**Required action**:
An exact transcription of every record is needed.

**Records supplied**:
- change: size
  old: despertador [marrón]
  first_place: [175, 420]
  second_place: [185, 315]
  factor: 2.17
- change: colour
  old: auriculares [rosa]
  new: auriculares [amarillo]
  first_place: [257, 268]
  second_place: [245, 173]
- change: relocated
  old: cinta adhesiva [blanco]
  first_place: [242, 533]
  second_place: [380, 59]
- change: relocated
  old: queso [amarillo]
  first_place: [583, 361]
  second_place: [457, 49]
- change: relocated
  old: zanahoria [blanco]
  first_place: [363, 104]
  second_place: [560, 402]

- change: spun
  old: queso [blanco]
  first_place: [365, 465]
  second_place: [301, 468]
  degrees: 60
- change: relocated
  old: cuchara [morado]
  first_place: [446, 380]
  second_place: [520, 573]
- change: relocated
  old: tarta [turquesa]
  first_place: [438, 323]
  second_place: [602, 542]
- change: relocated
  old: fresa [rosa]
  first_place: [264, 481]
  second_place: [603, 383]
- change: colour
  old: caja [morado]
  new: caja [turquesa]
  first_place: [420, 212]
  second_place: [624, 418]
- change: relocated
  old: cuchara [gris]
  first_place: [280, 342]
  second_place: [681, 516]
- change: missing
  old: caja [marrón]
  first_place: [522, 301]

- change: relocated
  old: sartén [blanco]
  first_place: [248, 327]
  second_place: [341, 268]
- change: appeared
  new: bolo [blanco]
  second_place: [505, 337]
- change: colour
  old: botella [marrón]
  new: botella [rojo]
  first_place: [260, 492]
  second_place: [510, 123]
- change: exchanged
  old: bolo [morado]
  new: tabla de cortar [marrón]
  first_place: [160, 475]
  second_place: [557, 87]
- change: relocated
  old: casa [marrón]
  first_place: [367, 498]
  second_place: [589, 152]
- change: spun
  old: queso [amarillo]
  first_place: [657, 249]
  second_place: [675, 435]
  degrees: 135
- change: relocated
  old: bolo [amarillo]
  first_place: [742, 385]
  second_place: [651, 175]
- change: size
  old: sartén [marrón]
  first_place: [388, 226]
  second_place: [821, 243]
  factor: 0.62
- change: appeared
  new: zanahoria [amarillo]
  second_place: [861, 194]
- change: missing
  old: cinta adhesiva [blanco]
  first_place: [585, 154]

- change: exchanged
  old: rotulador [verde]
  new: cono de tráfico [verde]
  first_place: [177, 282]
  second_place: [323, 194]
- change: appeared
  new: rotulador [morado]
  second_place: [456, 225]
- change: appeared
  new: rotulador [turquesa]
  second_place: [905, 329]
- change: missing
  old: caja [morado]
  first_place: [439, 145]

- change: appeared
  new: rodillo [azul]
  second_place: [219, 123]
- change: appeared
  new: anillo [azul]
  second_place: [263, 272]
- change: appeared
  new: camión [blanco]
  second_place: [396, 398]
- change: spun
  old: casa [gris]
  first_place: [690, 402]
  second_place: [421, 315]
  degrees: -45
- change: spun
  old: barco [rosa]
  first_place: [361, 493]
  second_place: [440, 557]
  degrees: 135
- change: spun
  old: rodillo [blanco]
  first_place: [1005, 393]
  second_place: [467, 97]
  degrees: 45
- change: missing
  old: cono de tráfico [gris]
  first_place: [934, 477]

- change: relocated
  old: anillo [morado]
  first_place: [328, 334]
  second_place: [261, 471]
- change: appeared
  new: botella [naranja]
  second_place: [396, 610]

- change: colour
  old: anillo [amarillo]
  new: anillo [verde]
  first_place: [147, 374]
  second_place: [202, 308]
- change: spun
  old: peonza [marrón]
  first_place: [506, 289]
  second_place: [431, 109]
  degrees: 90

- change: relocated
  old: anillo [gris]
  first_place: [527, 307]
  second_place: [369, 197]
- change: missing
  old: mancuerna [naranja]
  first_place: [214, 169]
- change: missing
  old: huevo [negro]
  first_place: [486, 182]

**Your solution**:
- change: size
  old: despertador [marrón]
  first_place: [175, 420]
  second_place: [185, 315]
  factor: 2.17
- change: colour
  old: auriculares [rosa]
  new: auriculares [amarillo]
  first_place: [257, 268]
  second_place: [245, 173]
- change: relocated
  old: cinta adhesiva [blanco]
  first_place: [242, 533]
  second_place: [380, 59]
- change: relocated
  old: queso [amarillo]
  first_place: [583, 361]
  second_place: [457, 49]
- change: relocated
  old: zanahoria [blanco]
  first_place: [363, 104]
  second_place: [560, 402]

- change: spun
  old: queso [blanco]
  first_place: [365, 465]
  second_place: [301, 468]
  degrees: 60
- change: relocated
  old: cuchara [morado]
  first_place: [446, 380]
  second_place: [520, 573]
- change: relocated
  old: tarta [turquesa]
  first_place: [438, 323]
  second_place: [602, 542]
- change: relocated
  old: fresa [rosa]
  first_place: [264, 481]
  second_place: [603, 383]
- change: colour
  old: caja [morado]
  new: caja [turquesa]
  first_place: [420, 212]
  second_place: [624, 418]
- change: relocated
  old: cuchara [gris]
  first_place: [280, 342]
  second_place: [681, 516]
- change: missing
  old: caja [marrón]
  first_place: [522, 301]

- change: relocated
  old: sartén [blanco]
  first_place: [248, 327]
  second_place: [341, 268]
- change: appeared
  new: bolo [blanco]
  second_place: [505, 337]
- change: colour
  old: botella [marrón]
  new: botella [rojo]
  first_place: [260, 492]
  second_place: [510, 123]
- change: exchanged
  old: bolo [morado]
  new: tabla de cortar [marrón]
  first_place: [160, 475]
  second_place: [557, 87]
- change: relocated
  old: casa [marrón]
  first_place: [367, 498]
  second_place: [589, 152]
- change: spun
  old: queso [amarillo]
  first_place: [657, 249]
  second_place: [675, 435]
  degrees: 135
- change: relocated
  old: bolo [amarillo]
  first_place: [742, 385]
  second_place: [651, 175]
- change: size
  old: sartén [marrón]
  first_place: [388, 226]
  second_place: [821, 243]
  factor: 0.62
- change: appeared
  new: zanahoria [amarillo]
  second_place: [861, 194]
- change: missing
  old: cinta adhesiva [blanco]
  first_place: [585, 154]

- change: exchanged
  old: rotulador [verde]
  new: cono de tráfico [verde]
  first_place: [177, 282]
  second_place: [323, 194]
- change: appeared
  new: rotulador [morado]
  second_place: [456, 225]
- change: appeared
  new: rotulador [turquesa]
  second_place: [905, 329]
- change: missing
  old: caja [morado]
  first_place: [439, 145]

- change: appeared
  new: rodillo [azul]
  second_place: [219, 123]
- change: appeared
  new: anillo [azul]
  second_place: [263, 272]
- change: appeared
  new: camión [blanco]
  second_place: [396, 398]
- change: spun
  old: casa [gris]
  first_place: [690, 402]
  second_place: [421, 315]
  degrees: -45
- change: spun
  old: barco [rosa]
  first_place: [361, 493]
  second_place: [440, 557]
  degrees: 135
- change: spun
  old: rodillo [blanco]
  first_place: [1005, 393]
  second_place: [467, 97]
  degrees: 45
- change: missing
  old: cono de tráfico [gris]
  first_place: [934, 477]

- change: relocated
  old: anillo [morado]
  first_place: [328, 334]
  second_place: [261, 471]
- change: appeared
  new: botella [naranja]
  second_place: [396, 610]

- change: colour
  old: anillo [amarillo]
  new: anillo [verde]
  first_place: [147, 374]
  second_place: [202, 308]
- change: spun
  old: peonza [marrón]
  first_place: [506, 289]
  second_place: [431, 109]
  degrees: 90

- change: relocated
  old: anillo [gris]
  first_place: [527, 307]
  second_place: [369, 197]
- change: missing
  old: mancuerna [naranja]
  first_place: [214, 169]
- change: missing
  old: huevo [negro]
  first_place: [486, 182]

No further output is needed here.